-------- DATASET RECORDS --------
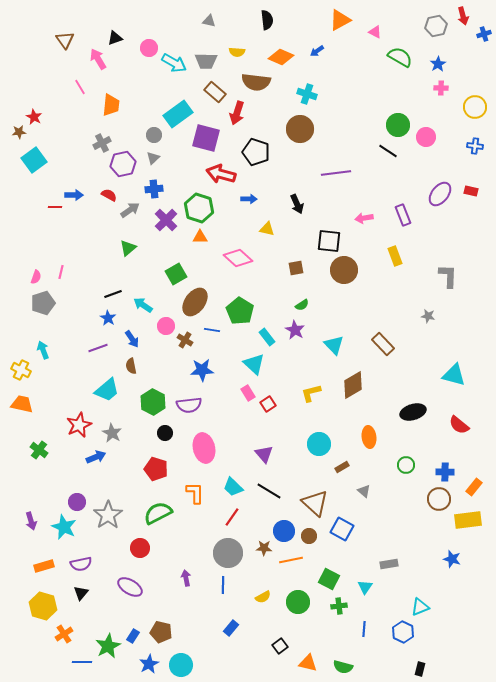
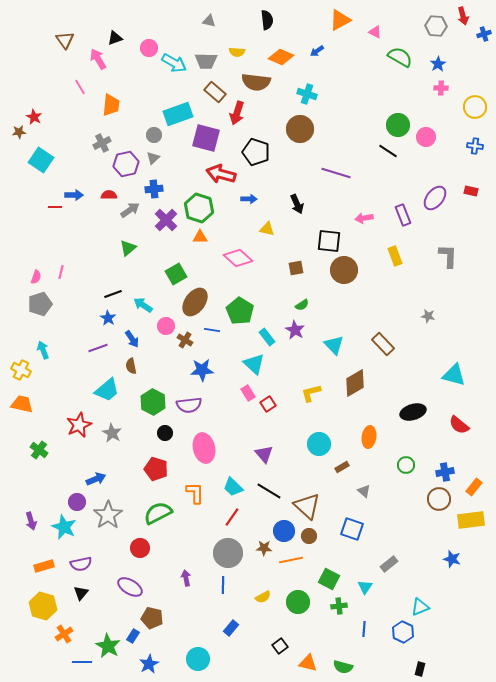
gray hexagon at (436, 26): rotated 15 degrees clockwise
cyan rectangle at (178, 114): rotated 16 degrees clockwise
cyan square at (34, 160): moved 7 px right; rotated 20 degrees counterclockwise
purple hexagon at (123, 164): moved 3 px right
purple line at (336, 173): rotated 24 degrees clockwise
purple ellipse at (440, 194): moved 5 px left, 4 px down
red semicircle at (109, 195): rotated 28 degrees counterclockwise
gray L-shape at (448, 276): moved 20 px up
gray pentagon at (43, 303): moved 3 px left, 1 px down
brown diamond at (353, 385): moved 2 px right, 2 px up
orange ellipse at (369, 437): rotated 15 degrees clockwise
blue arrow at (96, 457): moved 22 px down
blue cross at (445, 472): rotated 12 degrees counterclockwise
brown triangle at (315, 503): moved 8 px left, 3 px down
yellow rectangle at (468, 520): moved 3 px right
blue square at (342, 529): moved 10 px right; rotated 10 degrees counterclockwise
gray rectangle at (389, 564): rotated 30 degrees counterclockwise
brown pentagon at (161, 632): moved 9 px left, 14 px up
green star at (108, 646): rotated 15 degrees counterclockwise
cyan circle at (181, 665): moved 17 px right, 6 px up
--------
▶ [ABOUT THIS EXERCISE]: Every line above that includes the string "counterclockwise" should be counted, and the answer should be that number only.

▶ [YOUR RESPONSE]: 6